Exercise brief -
Starting at the line below holding "pink 1x4 brick" and stopping at the line holding "brown 1x3 brick", print every line exactly, both ends included, and leave the rest out.
Extracted entries Start Marker
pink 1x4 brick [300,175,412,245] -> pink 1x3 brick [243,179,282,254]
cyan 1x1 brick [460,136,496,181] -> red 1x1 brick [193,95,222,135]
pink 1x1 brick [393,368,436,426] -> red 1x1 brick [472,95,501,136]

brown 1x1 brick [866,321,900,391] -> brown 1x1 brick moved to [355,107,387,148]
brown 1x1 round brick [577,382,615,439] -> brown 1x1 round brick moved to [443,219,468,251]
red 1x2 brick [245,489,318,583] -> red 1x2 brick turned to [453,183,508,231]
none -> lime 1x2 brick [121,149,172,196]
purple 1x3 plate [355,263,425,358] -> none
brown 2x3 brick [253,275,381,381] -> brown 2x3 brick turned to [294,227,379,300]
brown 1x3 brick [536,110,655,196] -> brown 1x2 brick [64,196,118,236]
Extracted entries End Marker
Extracted entries Start Marker
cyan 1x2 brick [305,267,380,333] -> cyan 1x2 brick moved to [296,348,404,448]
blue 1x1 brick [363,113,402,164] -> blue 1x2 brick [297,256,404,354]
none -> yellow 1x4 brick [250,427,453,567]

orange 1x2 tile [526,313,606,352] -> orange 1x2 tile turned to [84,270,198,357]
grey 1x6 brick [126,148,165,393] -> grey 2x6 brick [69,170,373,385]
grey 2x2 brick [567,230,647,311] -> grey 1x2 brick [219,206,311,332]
Extracted entries End Marker
Response to this exercise -
pink 1x4 brick [300,175,412,245] -> pink 1x3 brick [243,179,282,254]
cyan 1x1 brick [460,136,496,181] -> red 1x1 brick [193,95,222,135]
pink 1x1 brick [393,368,436,426] -> red 1x1 brick [472,95,501,136]

brown 1x1 brick [866,321,900,391] -> brown 1x1 brick moved to [355,107,387,148]
brown 1x1 round brick [577,382,615,439] -> brown 1x1 round brick moved to [443,219,468,251]
red 1x2 brick [245,489,318,583] -> red 1x2 brick turned to [453,183,508,231]
none -> lime 1x2 brick [121,149,172,196]
purple 1x3 plate [355,263,425,358] -> none
brown 2x3 brick [253,275,381,381] -> brown 2x3 brick turned to [294,227,379,300]
brown 1x3 brick [536,110,655,196] -> brown 1x2 brick [64,196,118,236]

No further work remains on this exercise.